*** Begin section ***

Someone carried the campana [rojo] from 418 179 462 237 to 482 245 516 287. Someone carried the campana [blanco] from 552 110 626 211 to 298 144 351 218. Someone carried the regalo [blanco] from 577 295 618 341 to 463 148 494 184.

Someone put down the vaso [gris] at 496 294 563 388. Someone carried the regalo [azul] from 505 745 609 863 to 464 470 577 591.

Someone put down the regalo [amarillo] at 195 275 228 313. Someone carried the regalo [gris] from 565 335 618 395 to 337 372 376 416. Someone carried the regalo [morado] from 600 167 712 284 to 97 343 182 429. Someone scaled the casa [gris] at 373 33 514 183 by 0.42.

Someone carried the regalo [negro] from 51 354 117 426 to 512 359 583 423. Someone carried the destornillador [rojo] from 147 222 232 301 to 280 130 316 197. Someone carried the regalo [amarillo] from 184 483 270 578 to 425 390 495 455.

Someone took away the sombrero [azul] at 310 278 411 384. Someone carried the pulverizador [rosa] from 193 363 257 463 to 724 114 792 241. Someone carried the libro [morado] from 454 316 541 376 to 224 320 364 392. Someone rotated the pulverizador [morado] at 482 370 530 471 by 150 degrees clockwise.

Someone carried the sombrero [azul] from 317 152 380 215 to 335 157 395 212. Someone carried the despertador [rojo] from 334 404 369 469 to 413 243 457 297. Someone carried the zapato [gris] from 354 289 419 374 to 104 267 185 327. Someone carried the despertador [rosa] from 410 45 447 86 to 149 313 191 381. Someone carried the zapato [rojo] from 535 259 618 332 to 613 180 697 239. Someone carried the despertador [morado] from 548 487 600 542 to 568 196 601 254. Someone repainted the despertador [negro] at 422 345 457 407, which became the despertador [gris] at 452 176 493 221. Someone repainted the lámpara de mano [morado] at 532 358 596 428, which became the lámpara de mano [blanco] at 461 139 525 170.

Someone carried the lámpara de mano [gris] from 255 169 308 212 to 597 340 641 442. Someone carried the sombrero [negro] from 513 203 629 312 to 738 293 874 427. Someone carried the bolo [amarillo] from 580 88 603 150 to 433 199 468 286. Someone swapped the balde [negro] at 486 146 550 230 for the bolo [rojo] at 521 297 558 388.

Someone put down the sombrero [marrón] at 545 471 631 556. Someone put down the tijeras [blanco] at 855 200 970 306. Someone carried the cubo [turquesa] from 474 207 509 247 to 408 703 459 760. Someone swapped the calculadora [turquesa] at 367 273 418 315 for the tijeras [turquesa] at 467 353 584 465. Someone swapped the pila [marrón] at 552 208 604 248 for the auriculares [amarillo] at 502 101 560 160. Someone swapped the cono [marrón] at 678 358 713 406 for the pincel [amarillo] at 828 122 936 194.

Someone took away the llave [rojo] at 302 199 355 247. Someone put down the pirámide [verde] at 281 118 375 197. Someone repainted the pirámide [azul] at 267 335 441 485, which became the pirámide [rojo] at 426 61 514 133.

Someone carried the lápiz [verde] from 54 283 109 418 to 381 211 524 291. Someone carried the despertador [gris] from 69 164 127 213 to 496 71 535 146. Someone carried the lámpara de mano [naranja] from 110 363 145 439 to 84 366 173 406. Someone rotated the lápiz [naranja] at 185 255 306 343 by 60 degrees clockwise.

*** End section ***

### Exercise prompt
In the records above, count the lines that contain the word "which" and state only that count.

### Response for this exercise
2